Coordinate-based object records:
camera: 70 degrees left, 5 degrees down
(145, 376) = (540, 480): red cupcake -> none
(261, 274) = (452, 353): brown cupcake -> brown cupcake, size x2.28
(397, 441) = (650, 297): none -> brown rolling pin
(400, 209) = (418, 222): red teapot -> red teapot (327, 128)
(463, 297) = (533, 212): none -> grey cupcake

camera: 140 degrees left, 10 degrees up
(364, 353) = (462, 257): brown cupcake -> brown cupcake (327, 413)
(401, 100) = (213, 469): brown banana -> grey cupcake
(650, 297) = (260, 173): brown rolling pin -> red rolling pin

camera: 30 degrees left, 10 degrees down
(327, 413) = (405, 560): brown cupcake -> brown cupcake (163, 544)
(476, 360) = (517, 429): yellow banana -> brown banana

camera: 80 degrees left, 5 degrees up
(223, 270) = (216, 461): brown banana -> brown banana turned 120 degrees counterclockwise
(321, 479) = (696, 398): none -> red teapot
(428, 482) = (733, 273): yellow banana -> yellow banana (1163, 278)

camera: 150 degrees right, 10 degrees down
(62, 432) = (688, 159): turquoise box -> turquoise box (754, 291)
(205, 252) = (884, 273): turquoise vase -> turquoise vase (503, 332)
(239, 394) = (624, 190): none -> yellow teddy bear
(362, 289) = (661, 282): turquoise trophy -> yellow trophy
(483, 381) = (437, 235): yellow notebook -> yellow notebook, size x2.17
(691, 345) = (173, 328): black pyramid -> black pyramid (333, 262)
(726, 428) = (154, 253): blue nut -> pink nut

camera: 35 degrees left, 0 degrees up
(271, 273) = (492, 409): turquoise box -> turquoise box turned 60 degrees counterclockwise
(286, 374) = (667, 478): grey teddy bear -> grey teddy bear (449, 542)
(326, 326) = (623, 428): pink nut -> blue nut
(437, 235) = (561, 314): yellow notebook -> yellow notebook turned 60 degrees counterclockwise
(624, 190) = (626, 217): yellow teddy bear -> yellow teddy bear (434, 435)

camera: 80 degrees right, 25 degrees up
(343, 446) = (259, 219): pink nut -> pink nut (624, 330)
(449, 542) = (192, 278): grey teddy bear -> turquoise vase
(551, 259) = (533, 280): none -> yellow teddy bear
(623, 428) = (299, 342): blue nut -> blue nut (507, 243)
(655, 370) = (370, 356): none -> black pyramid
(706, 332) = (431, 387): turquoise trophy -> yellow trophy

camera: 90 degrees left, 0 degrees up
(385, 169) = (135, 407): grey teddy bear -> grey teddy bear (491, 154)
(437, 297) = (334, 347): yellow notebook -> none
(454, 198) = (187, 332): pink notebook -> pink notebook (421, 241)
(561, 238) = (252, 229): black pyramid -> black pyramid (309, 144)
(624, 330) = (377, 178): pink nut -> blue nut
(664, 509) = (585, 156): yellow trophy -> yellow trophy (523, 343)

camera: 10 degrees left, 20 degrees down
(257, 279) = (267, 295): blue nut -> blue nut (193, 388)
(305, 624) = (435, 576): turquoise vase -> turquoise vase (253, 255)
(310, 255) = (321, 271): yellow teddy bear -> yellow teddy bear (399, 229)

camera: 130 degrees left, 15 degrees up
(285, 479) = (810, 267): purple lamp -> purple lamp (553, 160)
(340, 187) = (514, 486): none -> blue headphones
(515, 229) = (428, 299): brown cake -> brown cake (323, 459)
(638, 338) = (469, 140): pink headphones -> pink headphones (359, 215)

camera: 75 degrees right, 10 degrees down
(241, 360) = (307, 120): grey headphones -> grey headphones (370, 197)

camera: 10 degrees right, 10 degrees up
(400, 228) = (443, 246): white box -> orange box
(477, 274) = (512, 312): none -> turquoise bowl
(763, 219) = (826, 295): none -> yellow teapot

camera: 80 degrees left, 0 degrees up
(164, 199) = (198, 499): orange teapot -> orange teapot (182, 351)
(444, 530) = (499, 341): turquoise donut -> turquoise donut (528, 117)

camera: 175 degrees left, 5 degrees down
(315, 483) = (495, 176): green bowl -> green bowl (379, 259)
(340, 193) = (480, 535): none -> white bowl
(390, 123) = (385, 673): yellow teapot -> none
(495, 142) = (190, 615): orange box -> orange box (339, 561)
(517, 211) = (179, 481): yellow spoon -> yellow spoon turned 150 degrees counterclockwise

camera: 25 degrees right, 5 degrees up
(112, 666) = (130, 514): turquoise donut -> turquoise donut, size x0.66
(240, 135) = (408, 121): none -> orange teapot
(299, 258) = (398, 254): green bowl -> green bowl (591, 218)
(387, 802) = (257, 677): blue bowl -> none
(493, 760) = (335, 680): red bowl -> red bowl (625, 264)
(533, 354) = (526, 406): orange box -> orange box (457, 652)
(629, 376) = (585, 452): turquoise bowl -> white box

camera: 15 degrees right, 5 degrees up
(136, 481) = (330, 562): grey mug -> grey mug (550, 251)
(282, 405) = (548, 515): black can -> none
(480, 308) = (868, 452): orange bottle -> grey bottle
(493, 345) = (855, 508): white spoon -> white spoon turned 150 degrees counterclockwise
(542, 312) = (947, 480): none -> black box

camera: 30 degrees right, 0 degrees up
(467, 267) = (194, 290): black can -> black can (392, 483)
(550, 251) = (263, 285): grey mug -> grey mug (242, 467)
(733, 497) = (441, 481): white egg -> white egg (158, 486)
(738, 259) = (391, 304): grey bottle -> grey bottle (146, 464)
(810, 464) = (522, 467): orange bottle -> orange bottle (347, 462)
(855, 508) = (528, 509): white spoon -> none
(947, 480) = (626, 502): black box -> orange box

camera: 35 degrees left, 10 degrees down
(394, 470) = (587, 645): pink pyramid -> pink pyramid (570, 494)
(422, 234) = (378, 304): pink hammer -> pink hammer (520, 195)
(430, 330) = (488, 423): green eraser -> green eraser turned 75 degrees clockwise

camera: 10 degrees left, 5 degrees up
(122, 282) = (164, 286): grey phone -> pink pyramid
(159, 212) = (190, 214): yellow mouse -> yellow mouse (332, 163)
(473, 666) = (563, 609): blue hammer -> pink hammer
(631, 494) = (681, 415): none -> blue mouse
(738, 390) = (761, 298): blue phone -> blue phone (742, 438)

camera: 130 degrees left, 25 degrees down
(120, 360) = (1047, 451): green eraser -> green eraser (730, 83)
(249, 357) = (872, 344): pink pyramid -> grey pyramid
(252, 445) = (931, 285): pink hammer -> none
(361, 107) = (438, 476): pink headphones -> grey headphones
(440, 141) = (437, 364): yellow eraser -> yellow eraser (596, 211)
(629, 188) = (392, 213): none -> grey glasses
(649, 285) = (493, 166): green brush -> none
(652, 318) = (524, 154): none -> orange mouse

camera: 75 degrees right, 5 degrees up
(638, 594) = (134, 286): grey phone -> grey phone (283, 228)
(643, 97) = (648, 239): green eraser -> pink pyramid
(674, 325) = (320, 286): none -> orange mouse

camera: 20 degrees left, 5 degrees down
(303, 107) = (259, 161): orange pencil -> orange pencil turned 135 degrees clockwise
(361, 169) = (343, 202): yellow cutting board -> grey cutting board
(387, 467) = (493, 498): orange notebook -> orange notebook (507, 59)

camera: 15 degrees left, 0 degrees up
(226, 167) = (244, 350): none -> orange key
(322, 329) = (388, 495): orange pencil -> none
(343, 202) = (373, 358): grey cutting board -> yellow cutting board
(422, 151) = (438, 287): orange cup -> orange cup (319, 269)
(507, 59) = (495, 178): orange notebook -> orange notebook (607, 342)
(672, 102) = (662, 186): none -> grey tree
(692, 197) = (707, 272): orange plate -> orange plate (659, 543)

TO-DO ITEM: The data above must be reproduced in full, exactly as given.

ANSWER SECTION:
camera: 70 degrees left, 5 degrees down
(145, 376) = (540, 480): red cupcake -> none
(261, 274) = (452, 353): brown cupcake -> brown cupcake, size x2.28
(397, 441) = (650, 297): none -> brown rolling pin
(400, 209) = (418, 222): red teapot -> red teapot (327, 128)
(463, 297) = (533, 212): none -> grey cupcake

camera: 140 degrees left, 10 degrees up
(364, 353) = (462, 257): brown cupcake -> brown cupcake (327, 413)
(401, 100) = (213, 469): brown banana -> grey cupcake
(650, 297) = (260, 173): brown rolling pin -> red rolling pin

camera: 30 degrees left, 10 degrees down
(327, 413) = (405, 560): brown cupcake -> brown cupcake (163, 544)
(476, 360) = (517, 429): yellow banana -> brown banana

camera: 80 degrees left, 5 degrees up
(223, 270) = (216, 461): brown banana -> brown banana turned 120 degrees counterclockwise
(321, 479) = (696, 398): none -> red teapot
(428, 482) = (733, 273): yellow banana -> yellow banana (1163, 278)

camera: 150 degrees right, 10 degrees down
(62, 432) = (688, 159): turquoise box -> turquoise box (754, 291)
(205, 252) = (884, 273): turquoise vase -> turquoise vase (503, 332)
(239, 394) = (624, 190): none -> yellow teddy bear
(362, 289) = (661, 282): turquoise trophy -> yellow trophy
(483, 381) = (437, 235): yellow notebook -> yellow notebook, size x2.17
(691, 345) = (173, 328): black pyramid -> black pyramid (333, 262)
(726, 428) = (154, 253): blue nut -> pink nut

camera: 35 degrees left, 0 degrees up
(271, 273) = (492, 409): turquoise box -> turquoise box turned 60 degrees counterclockwise
(286, 374) = (667, 478): grey teddy bear -> grey teddy bear (449, 542)
(326, 326) = (623, 428): pink nut -> blue nut
(437, 235) = (561, 314): yellow notebook -> yellow notebook turned 60 degrees counterclockwise
(624, 190) = (626, 217): yellow teddy bear -> yellow teddy bear (434, 435)

camera: 80 degrees right, 25 degrees up
(343, 446) = (259, 219): pink nut -> pink nut (624, 330)
(449, 542) = (192, 278): grey teddy bear -> turquoise vase
(551, 259) = (533, 280): none -> yellow teddy bear
(623, 428) = (299, 342): blue nut -> blue nut (507, 243)
(655, 370) = (370, 356): none -> black pyramid
(706, 332) = (431, 387): turquoise trophy -> yellow trophy

camera: 90 degrees left, 0 degrees up
(385, 169) = (135, 407): grey teddy bear -> grey teddy bear (491, 154)
(437, 297) = (334, 347): yellow notebook -> none
(454, 198) = (187, 332): pink notebook -> pink notebook (421, 241)
(561, 238) = (252, 229): black pyramid -> black pyramid (309, 144)
(624, 330) = (377, 178): pink nut -> blue nut
(664, 509) = (585, 156): yellow trophy -> yellow trophy (523, 343)

camera: 10 degrees left, 20 degrees down
(257, 279) = (267, 295): blue nut -> blue nut (193, 388)
(305, 624) = (435, 576): turquoise vase -> turquoise vase (253, 255)
(310, 255) = (321, 271): yellow teddy bear -> yellow teddy bear (399, 229)

camera: 130 degrees left, 15 degrees up
(285, 479) = (810, 267): purple lamp -> purple lamp (553, 160)
(340, 187) = (514, 486): none -> blue headphones
(515, 229) = (428, 299): brown cake -> brown cake (323, 459)
(638, 338) = (469, 140): pink headphones -> pink headphones (359, 215)

camera: 75 degrees right, 10 degrees down
(241, 360) = (307, 120): grey headphones -> grey headphones (370, 197)

camera: 10 degrees right, 10 degrees up
(400, 228) = (443, 246): white box -> orange box
(477, 274) = (512, 312): none -> turquoise bowl
(763, 219) = (826, 295): none -> yellow teapot

camera: 80 degrees left, 0 degrees up
(164, 199) = (198, 499): orange teapot -> orange teapot (182, 351)
(444, 530) = (499, 341): turquoise donut -> turquoise donut (528, 117)

camera: 175 degrees left, 5 degrees down
(315, 483) = (495, 176): green bowl -> green bowl (379, 259)
(340, 193) = (480, 535): none -> white bowl
(390, 123) = (385, 673): yellow teapot -> none
(495, 142) = (190, 615): orange box -> orange box (339, 561)
(517, 211) = (179, 481): yellow spoon -> yellow spoon turned 150 degrees counterclockwise

camera: 25 degrees right, 5 degrees up
(112, 666) = (130, 514): turquoise donut -> turquoise donut, size x0.66
(240, 135) = (408, 121): none -> orange teapot
(299, 258) = (398, 254): green bowl -> green bowl (591, 218)
(387, 802) = (257, 677): blue bowl -> none
(493, 760) = (335, 680): red bowl -> red bowl (625, 264)
(533, 354) = (526, 406): orange box -> orange box (457, 652)
(629, 376) = (585, 452): turquoise bowl -> white box

camera: 15 degrees right, 5 degrees up
(136, 481) = (330, 562): grey mug -> grey mug (550, 251)
(282, 405) = (548, 515): black can -> none
(480, 308) = (868, 452): orange bottle -> grey bottle
(493, 345) = (855, 508): white spoon -> white spoon turned 150 degrees counterclockwise
(542, 312) = (947, 480): none -> black box

camera: 30 degrees right, 0 degrees up
(467, 267) = (194, 290): black can -> black can (392, 483)
(550, 251) = (263, 285): grey mug -> grey mug (242, 467)
(733, 497) = (441, 481): white egg -> white egg (158, 486)
(738, 259) = (391, 304): grey bottle -> grey bottle (146, 464)
(810, 464) = (522, 467): orange bottle -> orange bottle (347, 462)
(855, 508) = (528, 509): white spoon -> none
(947, 480) = (626, 502): black box -> orange box

camera: 35 degrees left, 10 degrees down
(394, 470) = (587, 645): pink pyramid -> pink pyramid (570, 494)
(422, 234) = (378, 304): pink hammer -> pink hammer (520, 195)
(430, 330) = (488, 423): green eraser -> green eraser turned 75 degrees clockwise

camera: 10 degrees left, 5 degrees up
(122, 282) = (164, 286): grey phone -> pink pyramid
(159, 212) = (190, 214): yellow mouse -> yellow mouse (332, 163)
(473, 666) = (563, 609): blue hammer -> pink hammer
(631, 494) = (681, 415): none -> blue mouse
(738, 390) = (761, 298): blue phone -> blue phone (742, 438)

camera: 130 degrees left, 25 degrees down
(120, 360) = (1047, 451): green eraser -> green eraser (730, 83)
(249, 357) = (872, 344): pink pyramid -> grey pyramid
(252, 445) = (931, 285): pink hammer -> none
(361, 107) = (438, 476): pink headphones -> grey headphones
(440, 141) = (437, 364): yellow eraser -> yellow eraser (596, 211)
(629, 188) = (392, 213): none -> grey glasses
(649, 285) = (493, 166): green brush -> none
(652, 318) = (524, 154): none -> orange mouse

camera: 75 degrees right, 5 degrees up
(638, 594) = (134, 286): grey phone -> grey phone (283, 228)
(643, 97) = (648, 239): green eraser -> pink pyramid
(674, 325) = (320, 286): none -> orange mouse

camera: 20 degrees left, 5 degrees down
(303, 107) = (259, 161): orange pencil -> orange pencil turned 135 degrees clockwise
(361, 169) = (343, 202): yellow cutting board -> grey cutting board
(387, 467) = (493, 498): orange notebook -> orange notebook (507, 59)

camera: 15 degrees left, 0 degrees up
(226, 167) = (244, 350): none -> orange key
(322, 329) = (388, 495): orange pencil -> none
(343, 202) = (373, 358): grey cutting board -> yellow cutting board
(422, 151) = (438, 287): orange cup -> orange cup (319, 269)
(507, 59) = (495, 178): orange notebook -> orange notebook (607, 342)
(672, 102) = (662, 186): none -> grey tree
(692, 197) = (707, 272): orange plate -> orange plate (659, 543)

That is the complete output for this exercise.